> **Directions**
Pictures must be kept out of the copy. Every entry is to be duplicated exactly.

------------------------

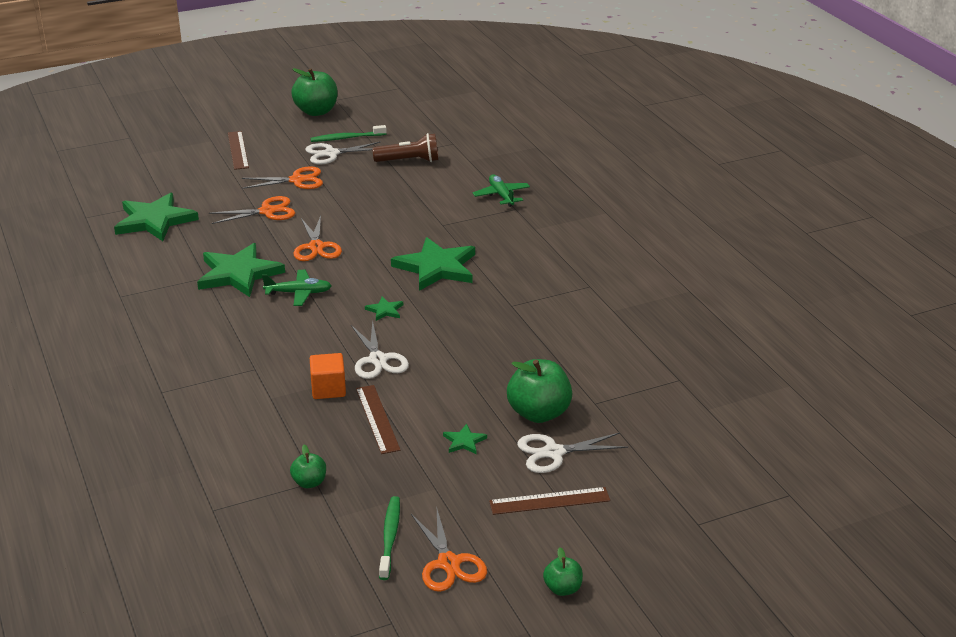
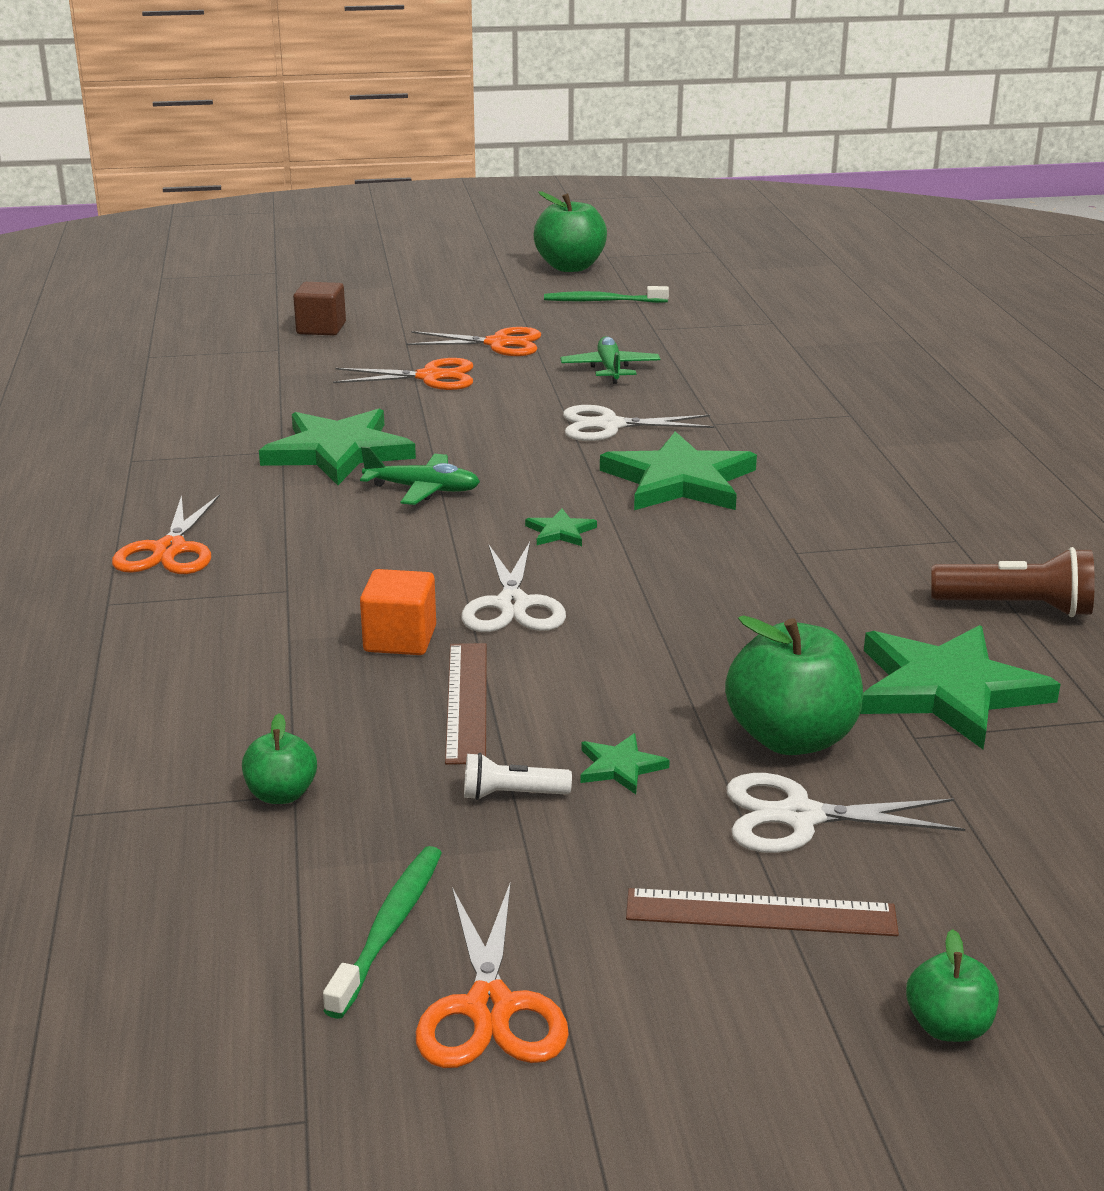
camera: 15 degrees right, 5 degrees down
(155, 220) = (248, 371): green star -> green star (948, 690)
(183, 181) = (321, 328): none -> brown cube
(238, 150) = (426, 300): brown ruler -> none
(316, 247) = (485, 430): orange scissors -> orange scissors (169, 550)
(331, 154) = (569, 317): white scissors -> white scissors (610, 426)
(409, 161) = (691, 337): brown flashlight -> brown flashlight (1016, 608)
(419, 464) = (511, 795): none -> white flashlight
(501, 195) = (831, 395): green plane -> green plane (610, 369)
(562, 589) = (731, 1118): green apple -> green apple (948, 1027)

------------------------

> **Result below**
camera: 15 degrees right, 5 degrees down
(155, 220) = (248, 371): green star -> green star (948, 690)
(183, 181) = (321, 328): none -> brown cube
(238, 150) = (426, 300): brown ruler -> none
(316, 247) = (485, 430): orange scissors -> orange scissors (169, 550)
(331, 154) = (569, 317): white scissors -> white scissors (610, 426)
(409, 161) = (691, 337): brown flashlight -> brown flashlight (1016, 608)
(419, 464) = (511, 795): none -> white flashlight
(501, 195) = (831, 395): green plane -> green plane (610, 369)
(562, 589) = (731, 1118): green apple -> green apple (948, 1027)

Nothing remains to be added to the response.